**AIM OF THE TASK:**
Report how many lines in the entries contain the word "none". Give only the number.
── AVAILABLE DATA
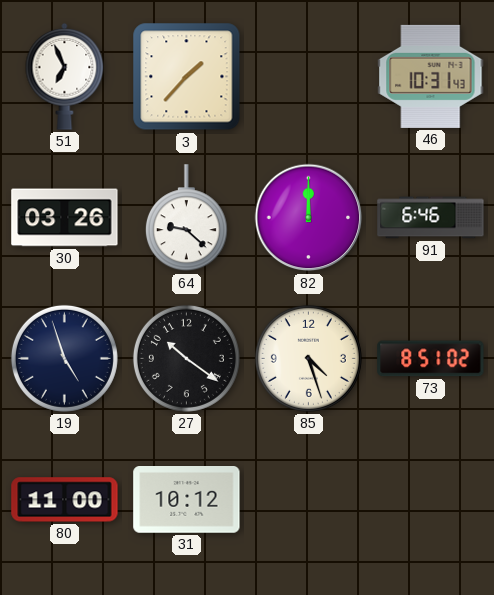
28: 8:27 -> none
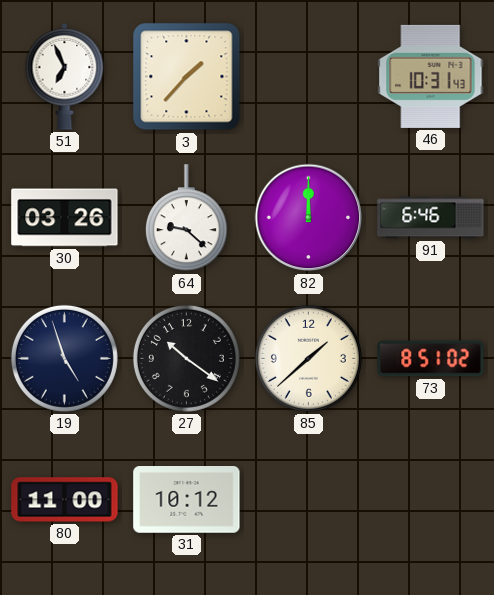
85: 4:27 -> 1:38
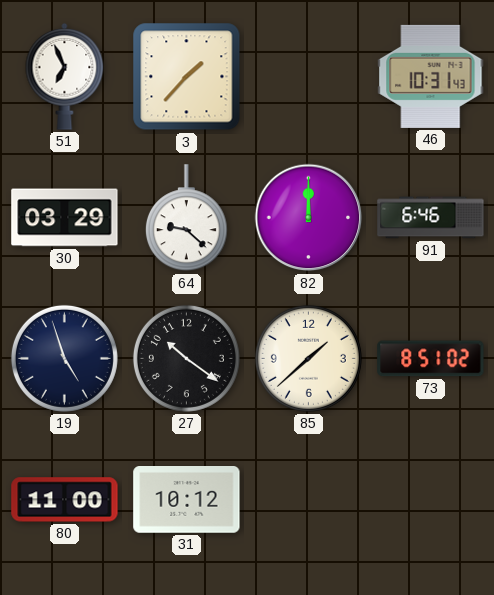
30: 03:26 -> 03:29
────
── AVAILABLE DATA
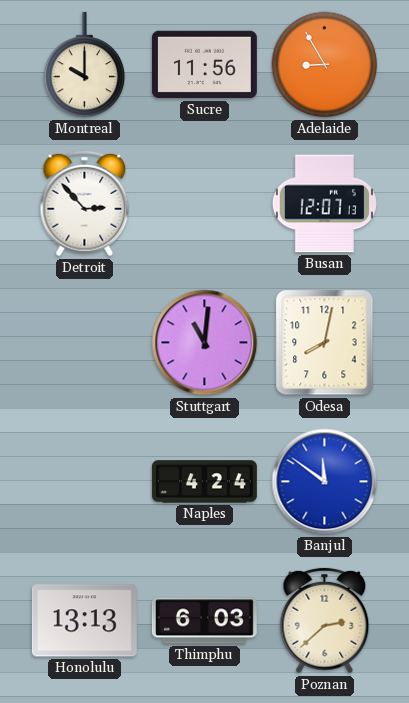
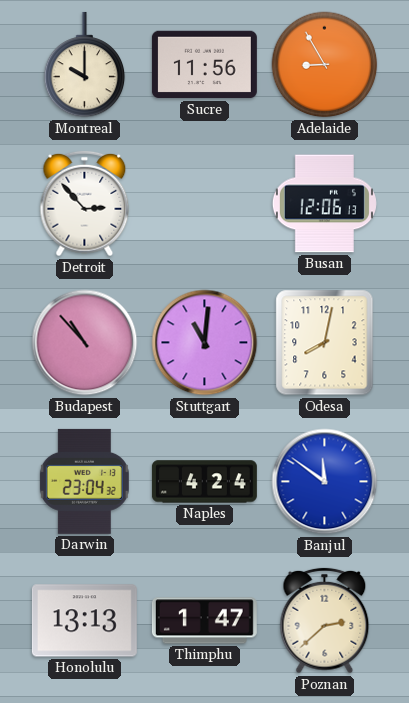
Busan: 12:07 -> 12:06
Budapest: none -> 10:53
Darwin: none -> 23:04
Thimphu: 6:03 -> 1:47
────
**COMPLETE OUTPUT:**
3